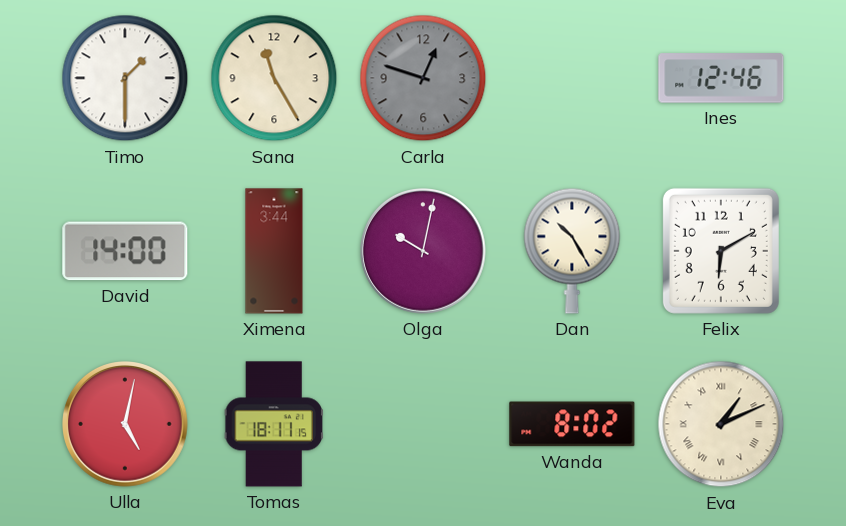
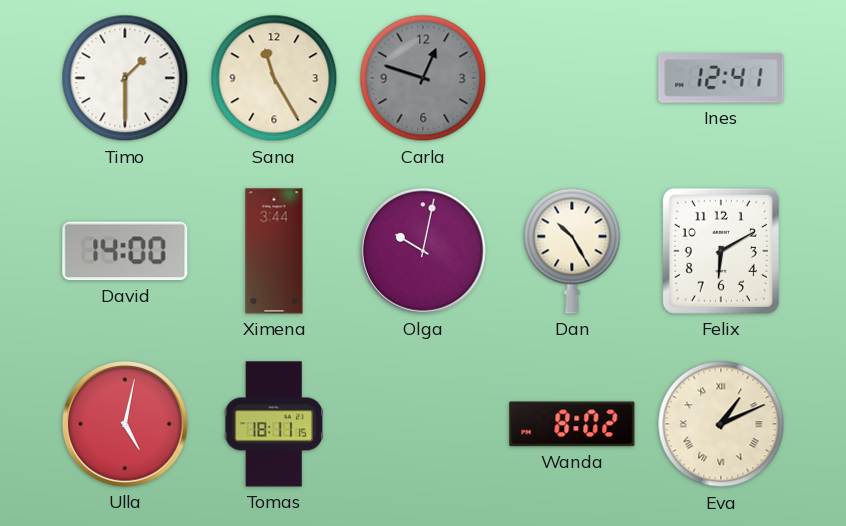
Ines: 12:46 -> 12:41
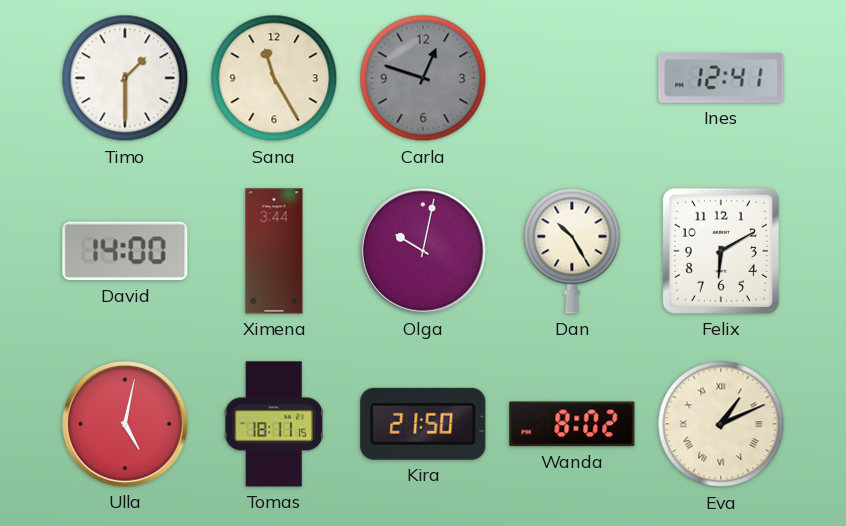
Kira: none -> 21:50
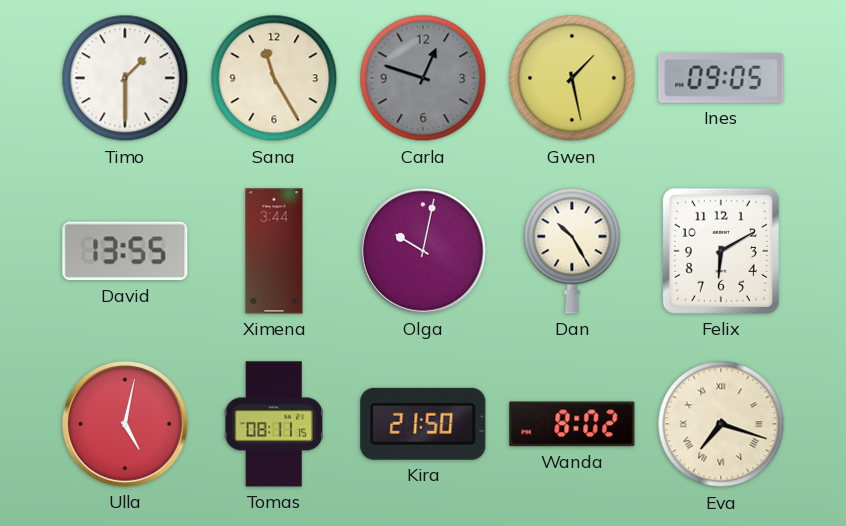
Gwen: none -> 1:28
Ines: 12:41 -> 09:05
David: 14:00 -> 13:55
Tomas: 18:11 -> 08:11
Eva: 1:11 -> 7:18
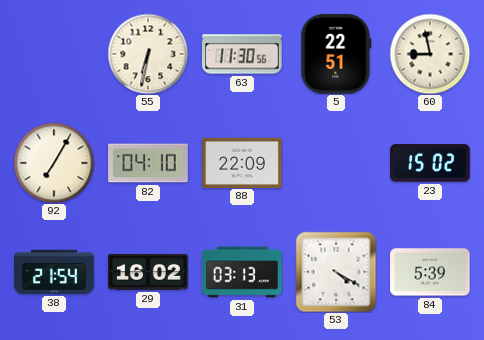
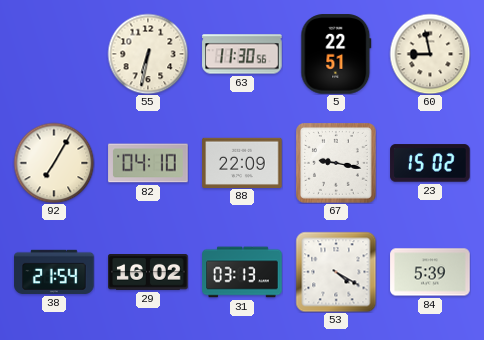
67: none -> 9:17
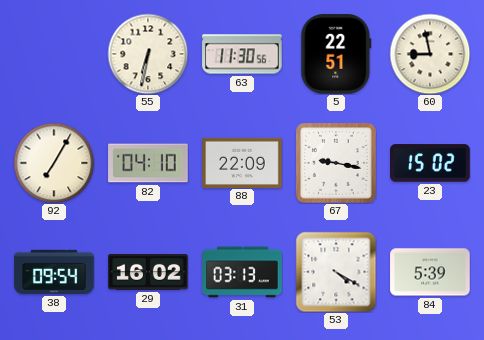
38: 21:54 -> 09:54
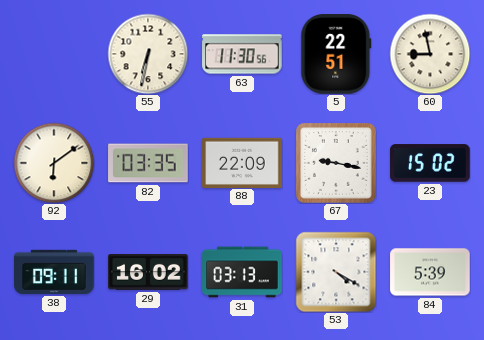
92: 7:05 -> 6:09
82: 04:10 -> 03:35
38: 09:54 -> 09:11
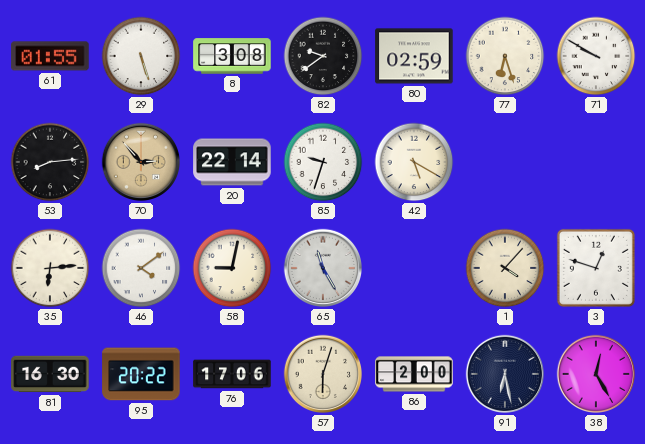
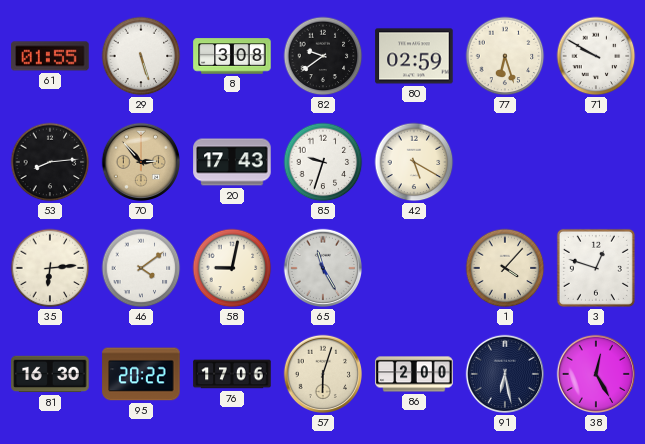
20: 22:14 -> 17:43
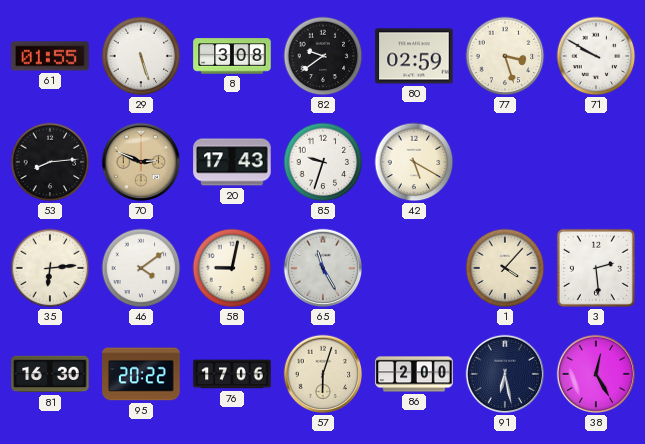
77: 6:27 -> 3:27
70: 2:53 -> 2:49
3: 12:48 -> 2:29
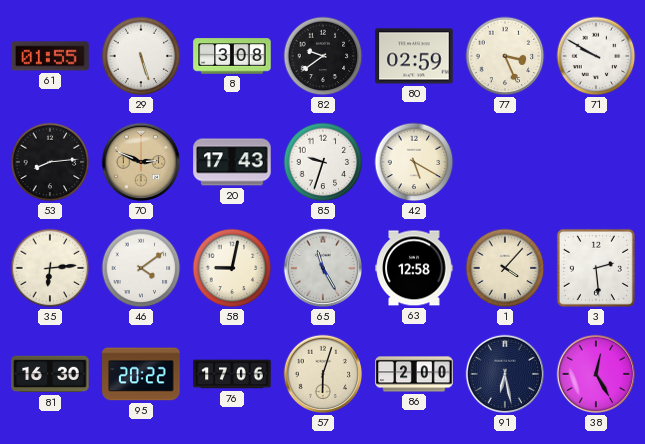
77: 3:27 -> 3:26
63: none -> 12:58
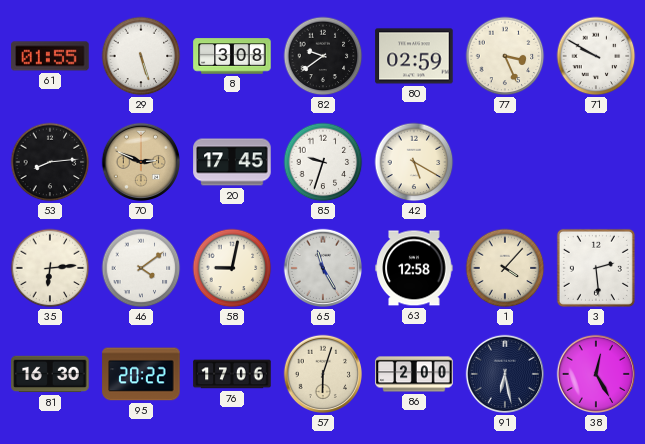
20: 17:43 -> 17:45
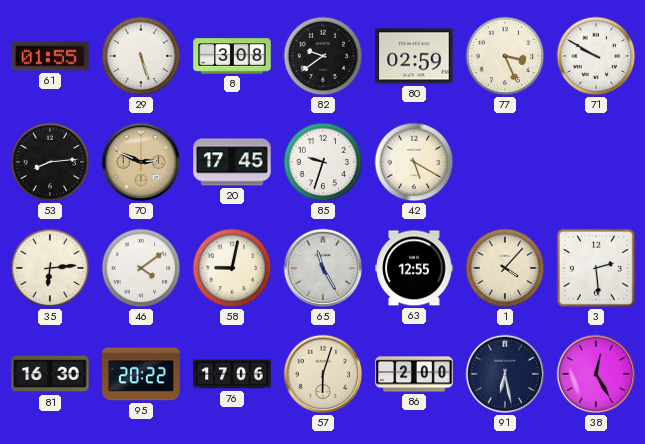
63: 12:58 -> 12:55
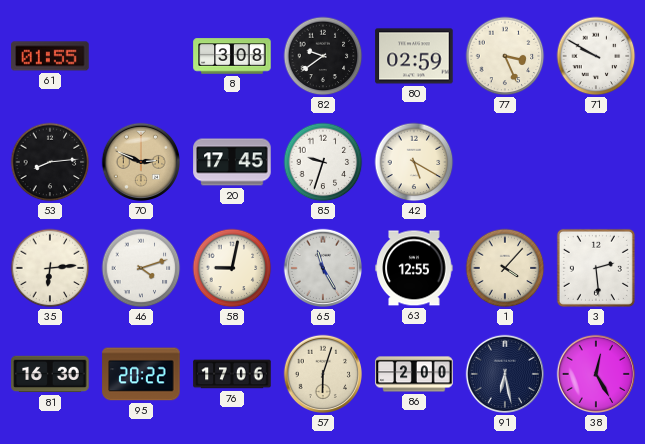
29: 5:27 -> none
46: 4:09 -> 4:12
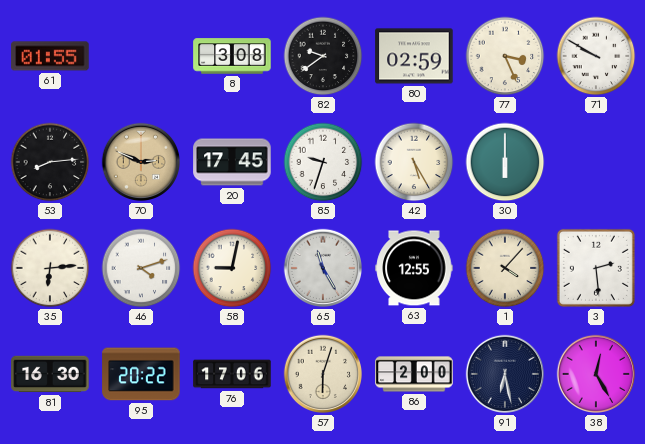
42: 5:20 -> 5:25
30: none -> 6:00
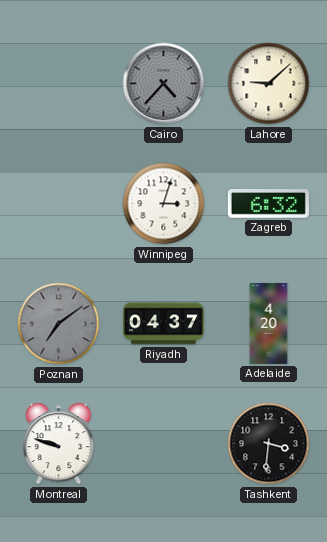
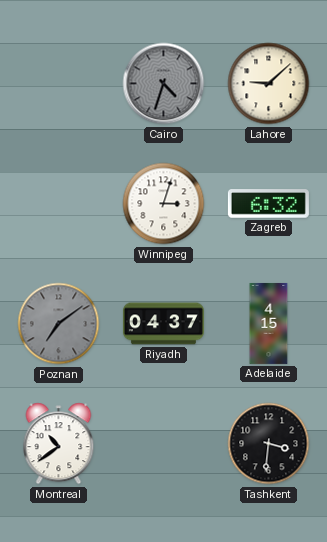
Cairo: 4:37 -> 4:33
Adelaide: 4:20 -> 4:15
Montreal: 9:48 -> 10:39
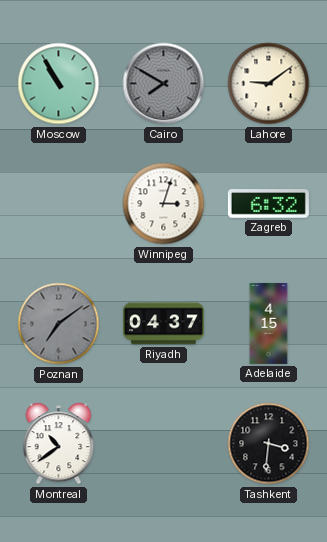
Moscow: none -> 10:55
Cairo: 4:33 -> 7:50
Lahore: 9:08 -> 9:09
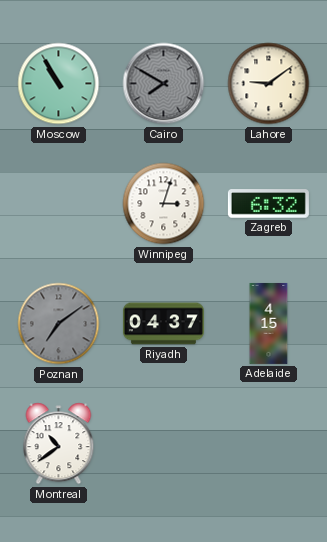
Tashkent: 3:31 -> none
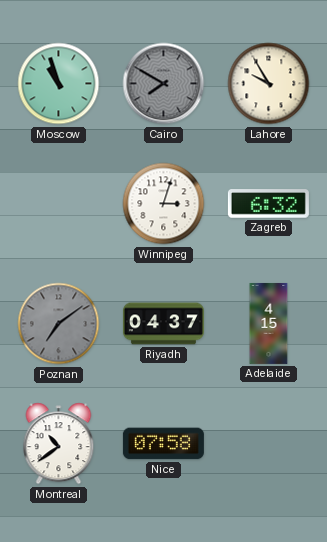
Moscow: 10:55 -> 10:57
Lahore: 9:09 -> 9:55
Nice: none -> 07:58
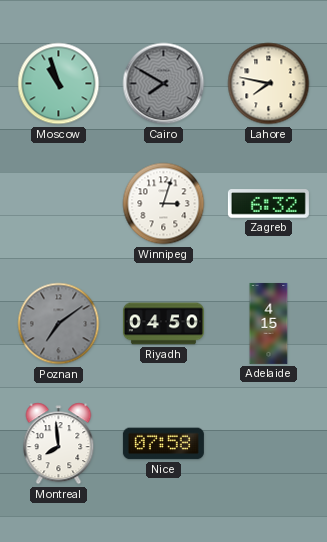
Lahore: 9:55 -> 7:47
Riyadh: 04:37 -> 04:50
Montreal: 10:39 -> 7:59
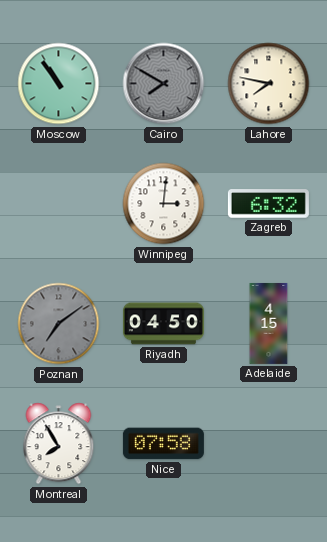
Moscow: 10:57 -> 10:54
Winnipeg: 3:03 -> 3:01
Montreal: 7:59 -> 7:55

---

**Written request**
Give every one of the lines above as a JSON list of strings, one string per line, with blank lines left out and the pictures omitted.

**Task solution**
[
  "Ines: 12:46 -> 12:41",
  "Kira: none -> 21:50",
  "Gwen: none -> 1:28",
  "Ines: 12:41 -> 09:05",
  "David: 14:00 -> 13:55",
  "Tomas: 18:11 -> 08:11",
  "Eva: 1:11 -> 7:18",
  "67: none -> 9:17",
  "38: 21:54 -> 09:54",
  "92: 7:05 -> 6:09",
  "82: 04:10 -> 03:35",
  "38: 09:54 -> 09:11",
  "20: 22:14 -> 17:43",
  "77: 6:27 -> 3:27",
  "70: 2:53 -> 2:49",
  "3: 12:48 -> 2:29",
  "77: 3:27 -> 3:26",
  "63: none -> 12:58",
  "20: 17:43 -> 17:45",
  "63: 12:58 -> 12:55",
  "29: 5:27 -> none",
  "46: 4:09 -> 4:12",
  "42: 5:20 -> 5:25",
  "30: none -> 6:00",
  "Cairo: 4:37 -> 4:33",
  "Adelaide: 4:20 -> 4:15",
  "Montreal: 9:48 -> 10:39",
  "Moscow: none -> 10:55",
  "Cairo: 4:33 -> 7:50",
  "Lahore: 9:08 -> 9:09",
  "Tashkent: 3:31 -> none",
  "Moscow: 10:55 -> 10:57",
  "Lahore: 9:09 -> 9:55",
  "Nice: none -> 07:58",
  "Lahore: 9:55 -> 7:47",
  "Riyadh: 04:37 -> 04:50",
  "Montreal: 10:39 -> 7:59",
  "Moscow: 10:57 -> 10:54",
  "Winnipeg: 3:03 -> 3:01",
  "Montreal: 7:59 -> 7:55"
]